▶ _Your task_:
Give again, word for word, every line below from the one that has "(217, 506) = (227, 519): yellow phone -> none" through the one that has "(362, 383) = (253, 272): red", both included, and no others.

▶ _Data for this exercise_:
§ §

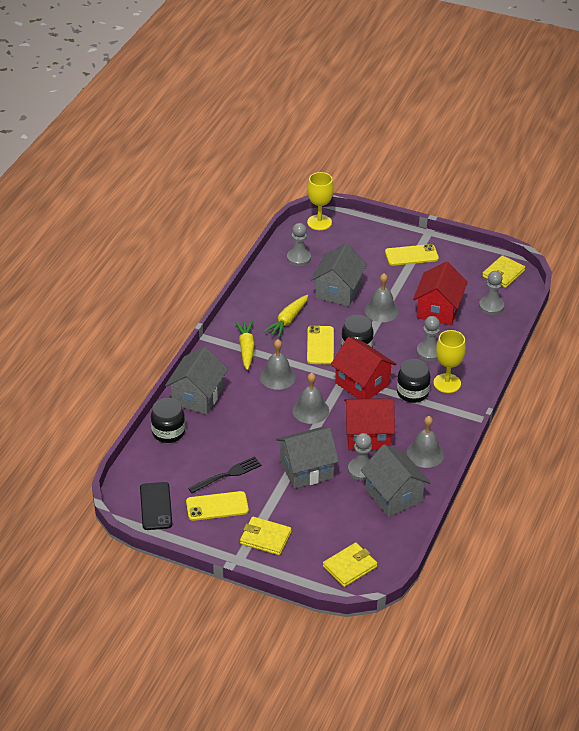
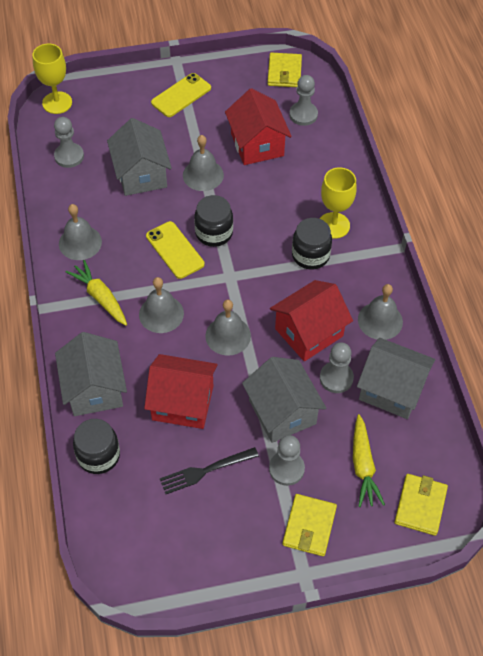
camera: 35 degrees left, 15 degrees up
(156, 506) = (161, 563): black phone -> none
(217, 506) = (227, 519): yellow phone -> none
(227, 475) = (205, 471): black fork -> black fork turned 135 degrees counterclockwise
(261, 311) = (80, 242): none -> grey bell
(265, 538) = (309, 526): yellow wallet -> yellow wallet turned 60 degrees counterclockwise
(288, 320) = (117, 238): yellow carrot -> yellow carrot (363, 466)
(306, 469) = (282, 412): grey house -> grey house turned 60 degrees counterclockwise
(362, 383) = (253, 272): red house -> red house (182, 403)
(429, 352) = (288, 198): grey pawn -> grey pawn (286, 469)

§ §

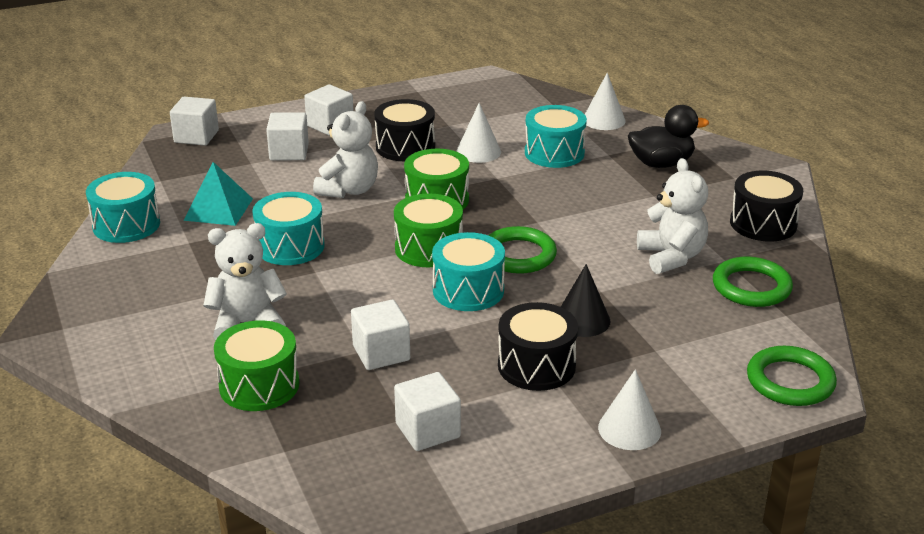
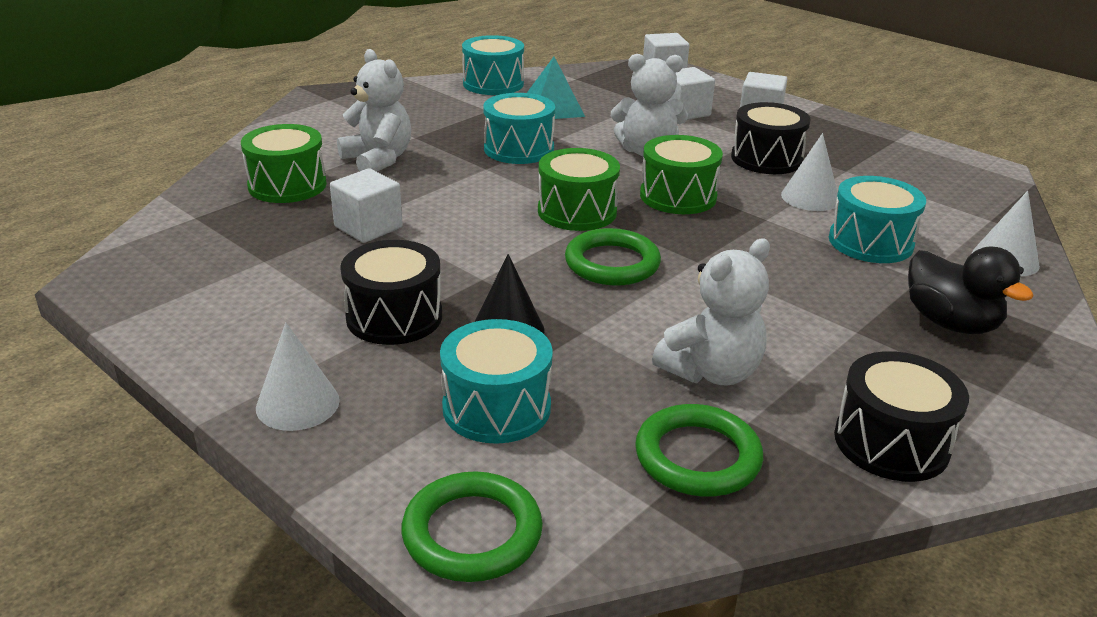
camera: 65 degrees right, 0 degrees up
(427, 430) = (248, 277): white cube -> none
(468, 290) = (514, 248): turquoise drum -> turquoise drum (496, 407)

§ §

▶ _Answer area_:
(217, 506) = (227, 519): yellow phone -> none
(227, 475) = (205, 471): black fork -> black fork turned 135 degrees counterclockwise
(261, 311) = (80, 242): none -> grey bell
(265, 538) = (309, 526): yellow wallet -> yellow wallet turned 60 degrees counterclockwise
(288, 320) = (117, 238): yellow carrot -> yellow carrot (363, 466)
(306, 469) = (282, 412): grey house -> grey house turned 60 degrees counterclockwise
(362, 383) = (253, 272): red house -> red house (182, 403)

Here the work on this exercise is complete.